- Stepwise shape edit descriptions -
....

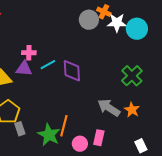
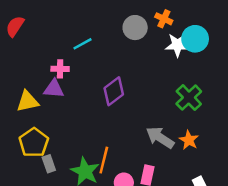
orange cross: (104, 12) -> (164, 19), moved
white star: (117, 23) -> (178, 45), moved
cyan line: (48, 65) -> (83, 44), moved
purple diamond: (72, 71) -> (114, 91), turned 55

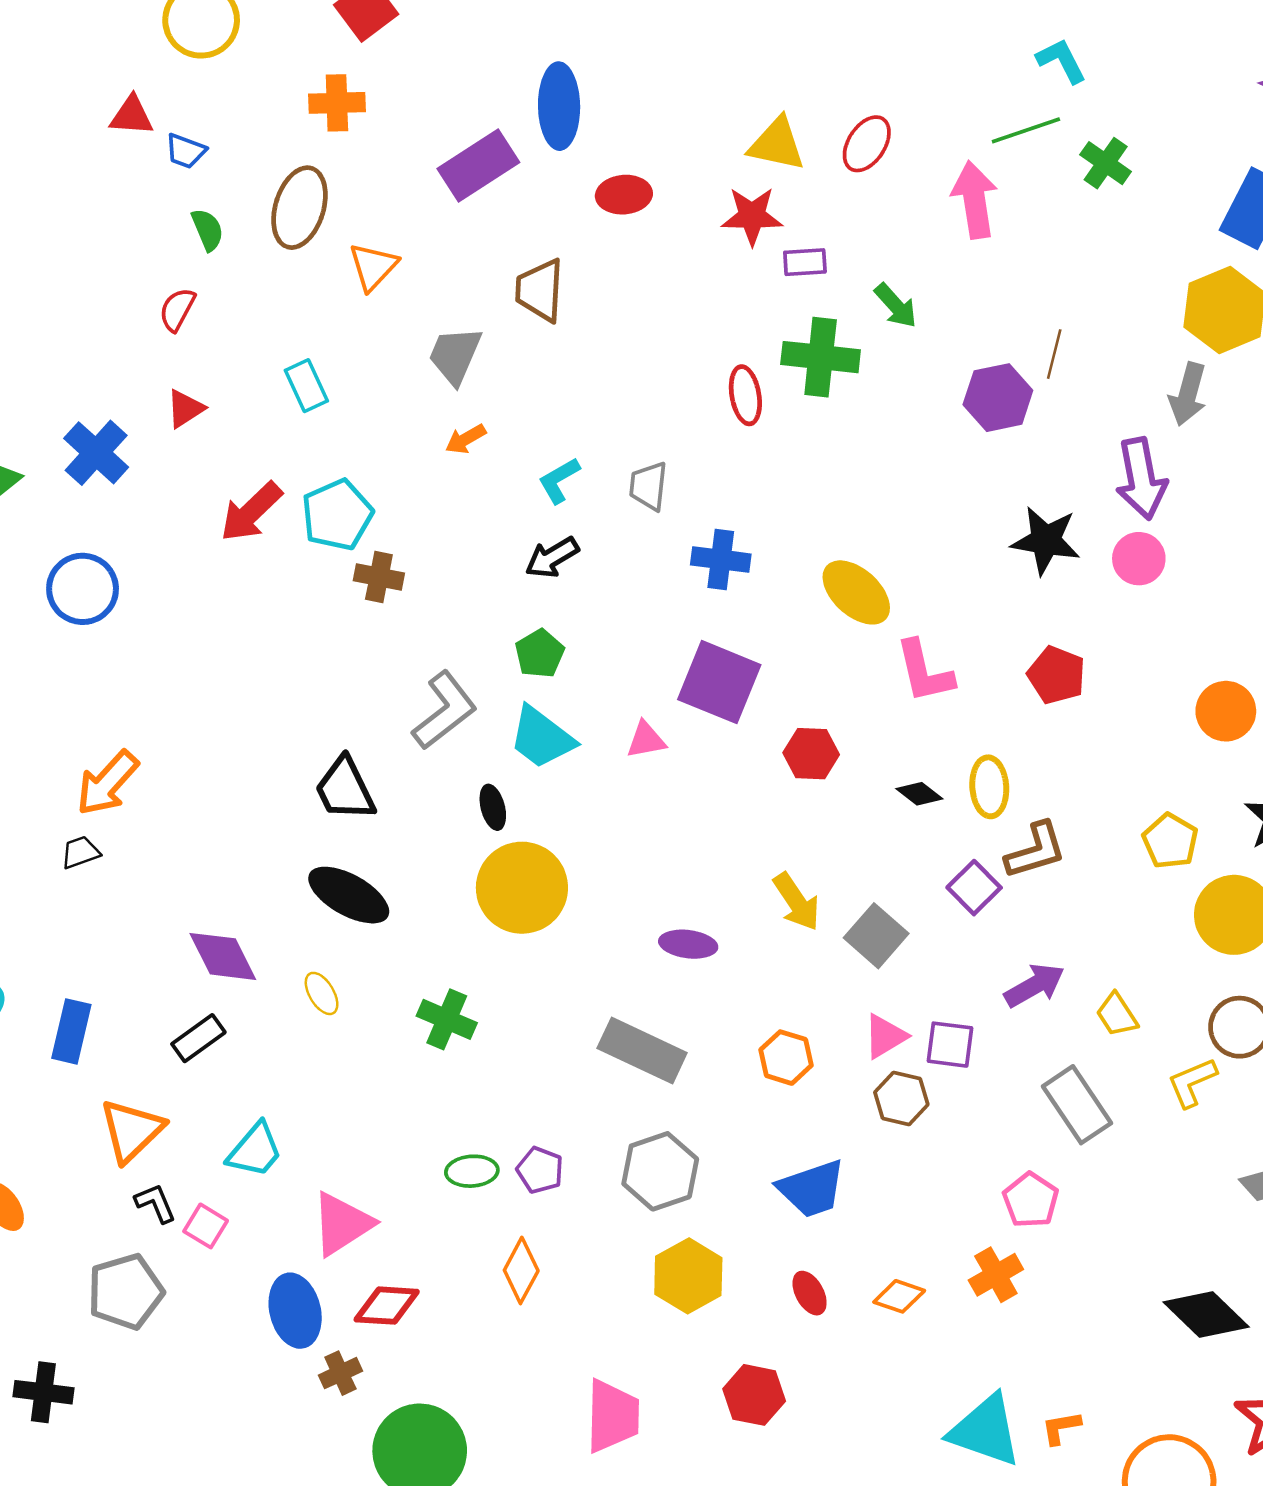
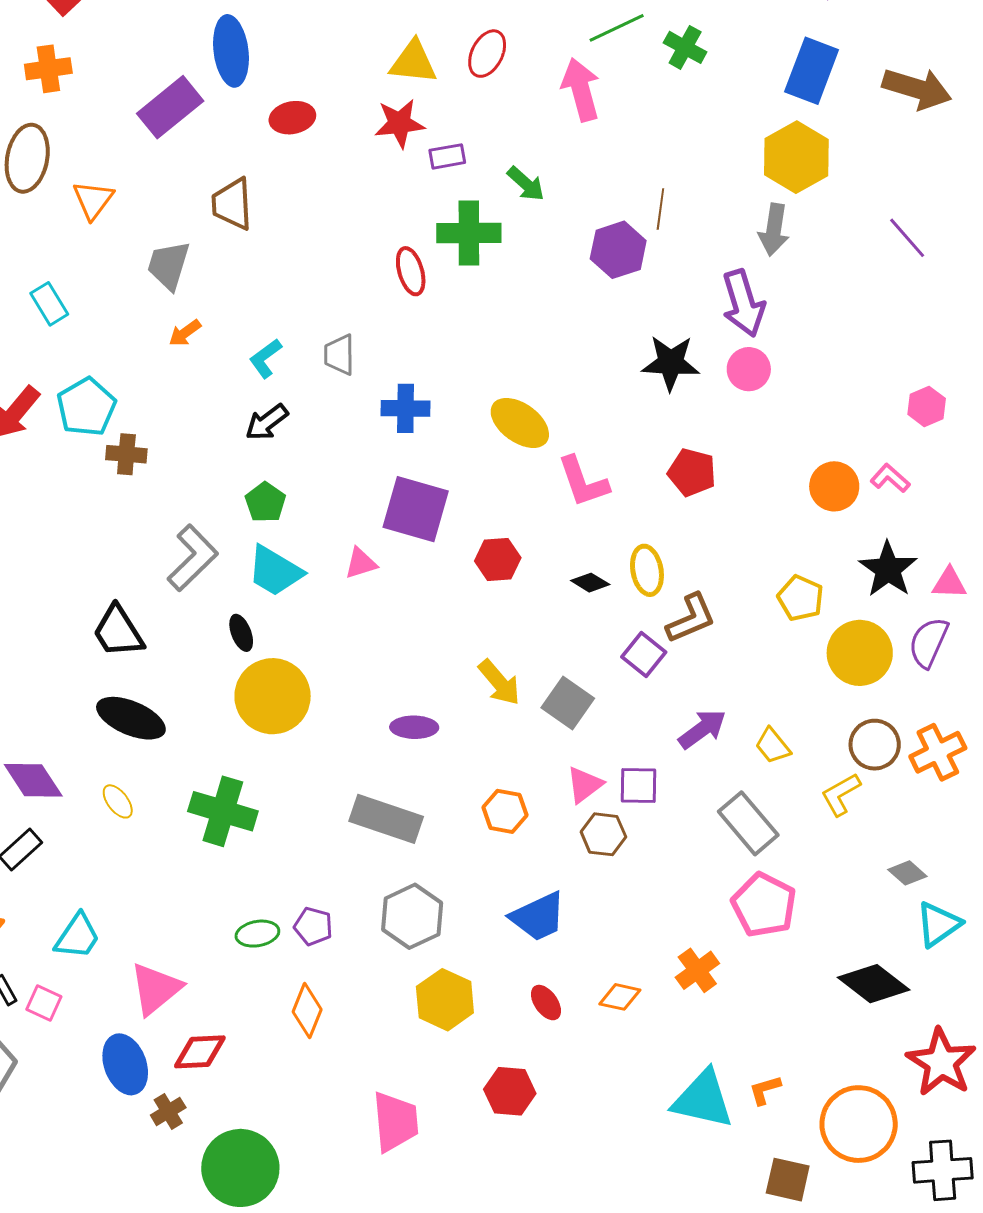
green cross: (447, 1019) -> (223, 811), size x1.4
pink pentagon: (1031, 1200) -> (764, 905), moved, size x1.4

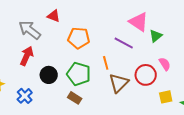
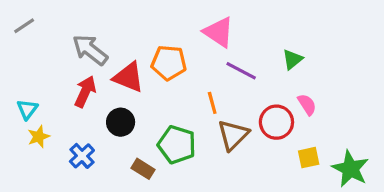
red triangle: (54, 16) -> (129, 77), moved, size x1.5
pink triangle: (139, 22) -> (219, 32), moved
green pentagon: (79, 74) -> (177, 145), moved
brown rectangle: (75, 98) -> (143, 169), moved

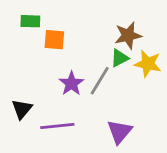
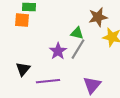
orange square: (54, 40) -> (22, 20), moved
green triangle: (120, 58) -> (77, 33), moved, turned 40

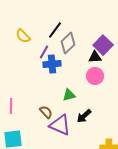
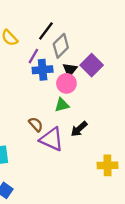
purple square: (103, 45) -> (92, 65), moved
black triangle: (95, 57) -> (70, 70), moved, turned -48
pink circle: (95, 76) -> (66, 83), moved

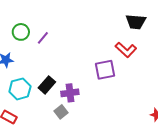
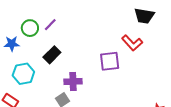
green circle: (21, 32) -> (30, 28), moved
black rectangle: (47, 85) -> (52, 55), moved

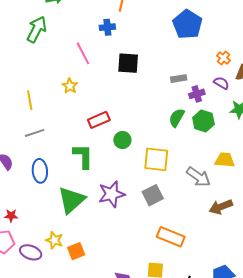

....

The entries are to be reproduced exactly, excluding any pictures they contain.

orange cross: (104, 12) -> (164, 19), moved
white star: (117, 23) -> (178, 45), moved
cyan line: (48, 65) -> (83, 44), moved
purple diamond: (72, 71) -> (114, 91), turned 55

green cross: (447, 1019) -> (223, 811), size x1.4
pink pentagon: (1031, 1200) -> (764, 905), moved, size x1.4

red triangle: (54, 16) -> (129, 77), moved, size x1.5
pink triangle: (139, 22) -> (219, 32), moved
green pentagon: (79, 74) -> (177, 145), moved
brown rectangle: (75, 98) -> (143, 169), moved

orange square: (54, 40) -> (22, 20), moved
green triangle: (120, 58) -> (77, 33), moved, turned 40

purple square: (103, 45) -> (92, 65), moved
black triangle: (95, 57) -> (70, 70), moved, turned -48
pink circle: (95, 76) -> (66, 83), moved

green circle: (21, 32) -> (30, 28), moved
black rectangle: (47, 85) -> (52, 55), moved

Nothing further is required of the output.